- WHAT TO PRODUCE -
As soon as the line containing "green truck [268,333,370,396]" appears in the material below, start returning lines exactly, and end with the line containing "red light bulb [888,529,951,575]".

- INFORMATION SUPPLIED -
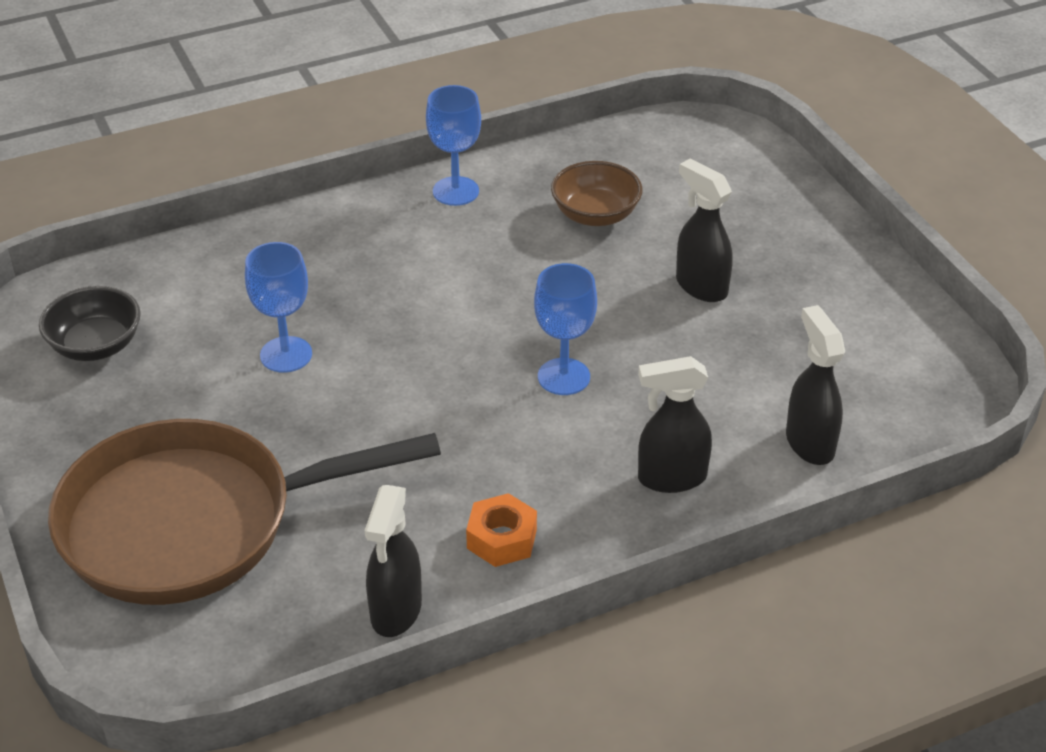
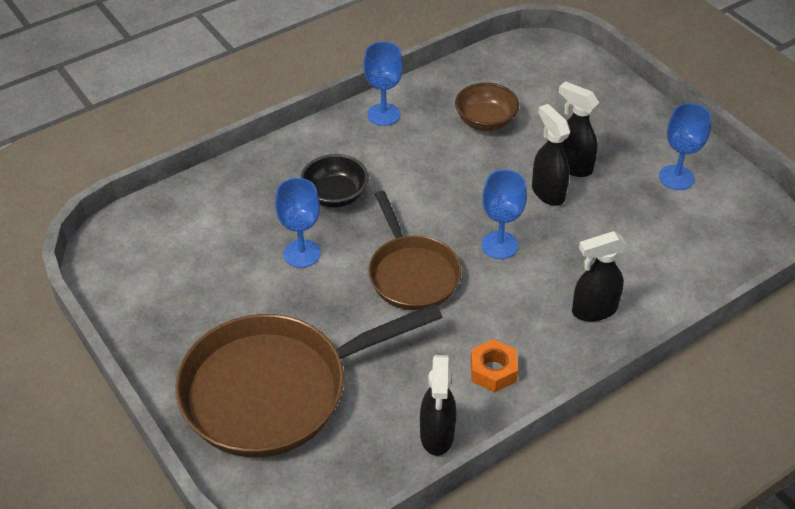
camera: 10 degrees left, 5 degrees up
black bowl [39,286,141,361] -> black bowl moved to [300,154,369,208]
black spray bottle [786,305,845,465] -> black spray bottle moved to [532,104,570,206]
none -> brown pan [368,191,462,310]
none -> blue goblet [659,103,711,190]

--

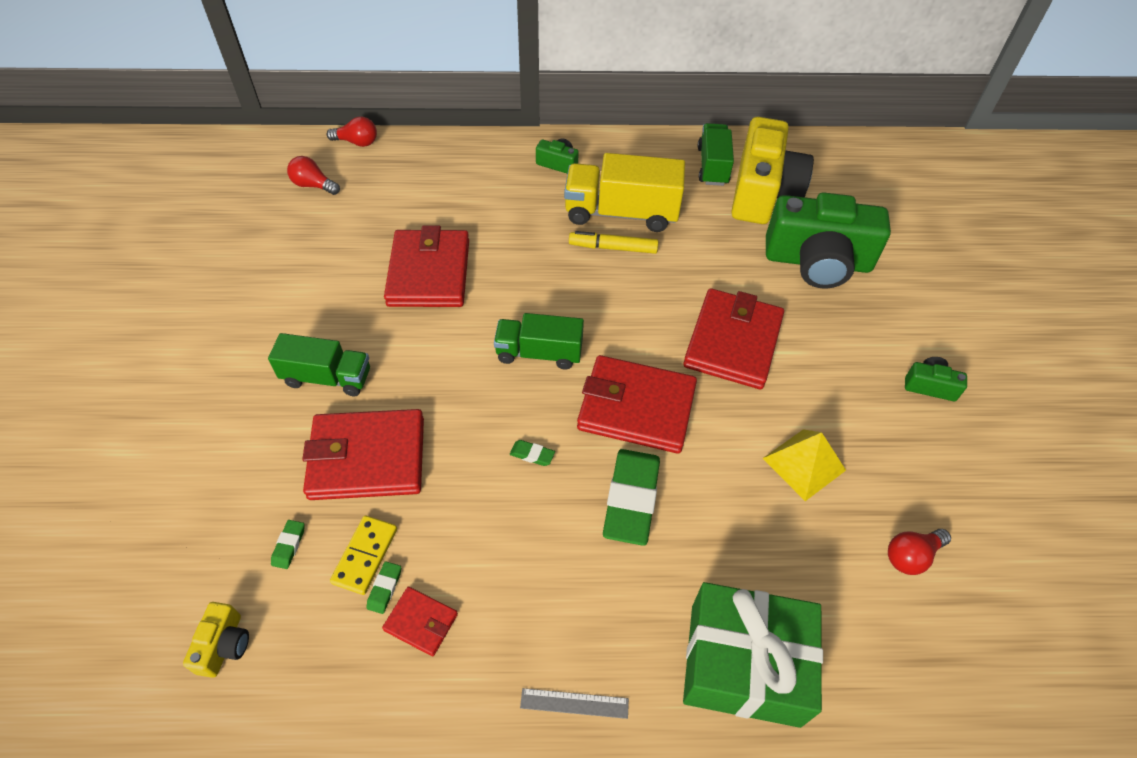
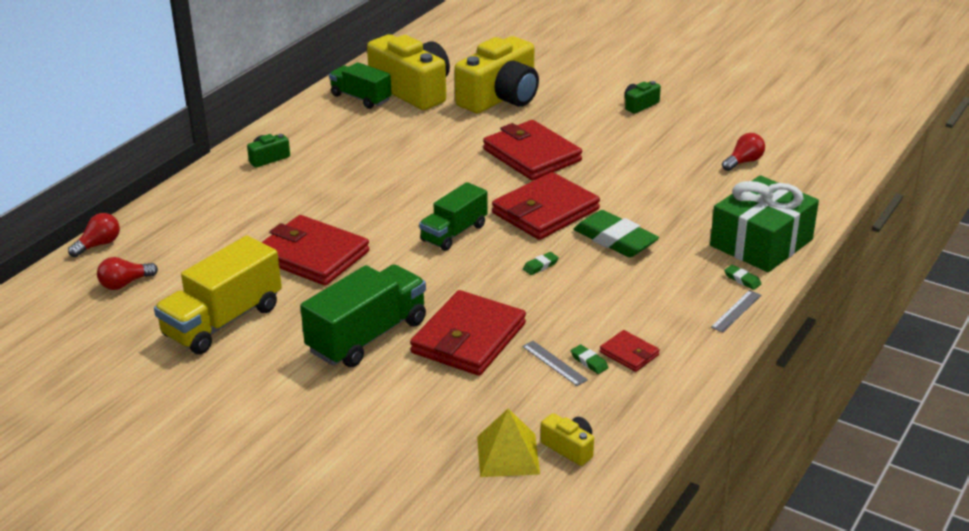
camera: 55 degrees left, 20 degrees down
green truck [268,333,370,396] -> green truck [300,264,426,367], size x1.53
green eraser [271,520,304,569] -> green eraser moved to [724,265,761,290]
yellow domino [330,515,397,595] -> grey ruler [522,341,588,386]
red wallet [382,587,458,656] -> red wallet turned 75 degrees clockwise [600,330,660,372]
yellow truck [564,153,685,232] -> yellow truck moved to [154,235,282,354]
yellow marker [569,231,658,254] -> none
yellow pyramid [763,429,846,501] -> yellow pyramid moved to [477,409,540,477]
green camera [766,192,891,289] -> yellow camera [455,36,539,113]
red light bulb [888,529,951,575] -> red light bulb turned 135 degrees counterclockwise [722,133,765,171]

...

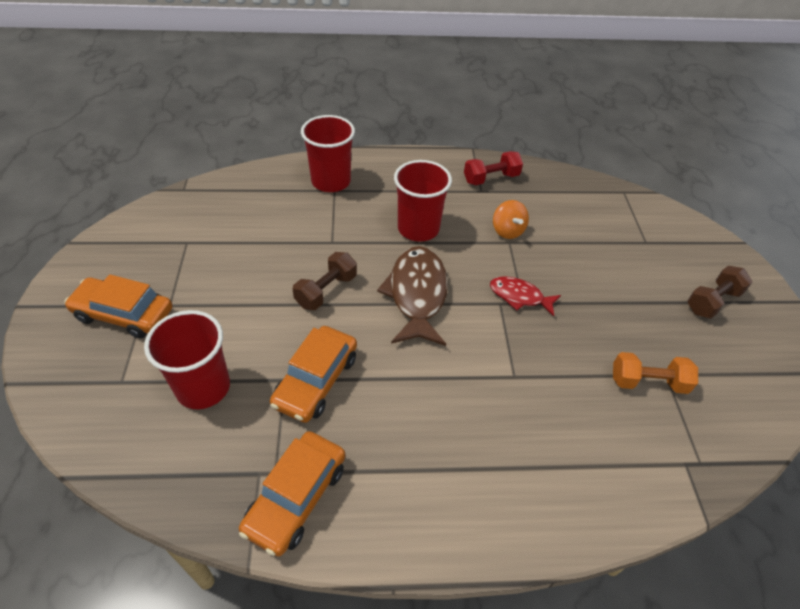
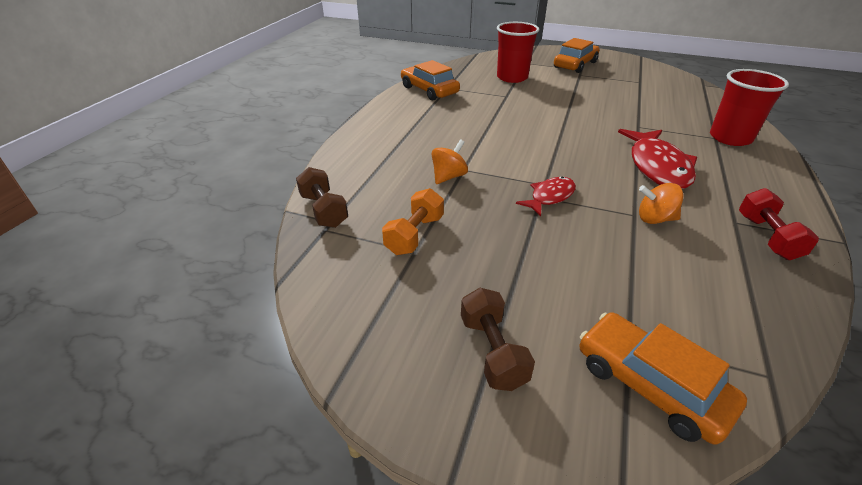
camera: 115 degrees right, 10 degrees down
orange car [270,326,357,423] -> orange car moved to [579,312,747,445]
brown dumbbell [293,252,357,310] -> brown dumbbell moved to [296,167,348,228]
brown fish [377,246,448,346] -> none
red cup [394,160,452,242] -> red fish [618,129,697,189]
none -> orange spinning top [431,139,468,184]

- RESPONSE -
green truck [268,333,370,396] -> green truck [300,264,426,367], size x1.53
green eraser [271,520,304,569] -> green eraser moved to [724,265,761,290]
yellow domino [330,515,397,595] -> grey ruler [522,341,588,386]
red wallet [382,587,458,656] -> red wallet turned 75 degrees clockwise [600,330,660,372]
yellow truck [564,153,685,232] -> yellow truck moved to [154,235,282,354]
yellow marker [569,231,658,254] -> none
yellow pyramid [763,429,846,501] -> yellow pyramid moved to [477,409,540,477]
green camera [766,192,891,289] -> yellow camera [455,36,539,113]
red light bulb [888,529,951,575] -> red light bulb turned 135 degrees counterclockwise [722,133,765,171]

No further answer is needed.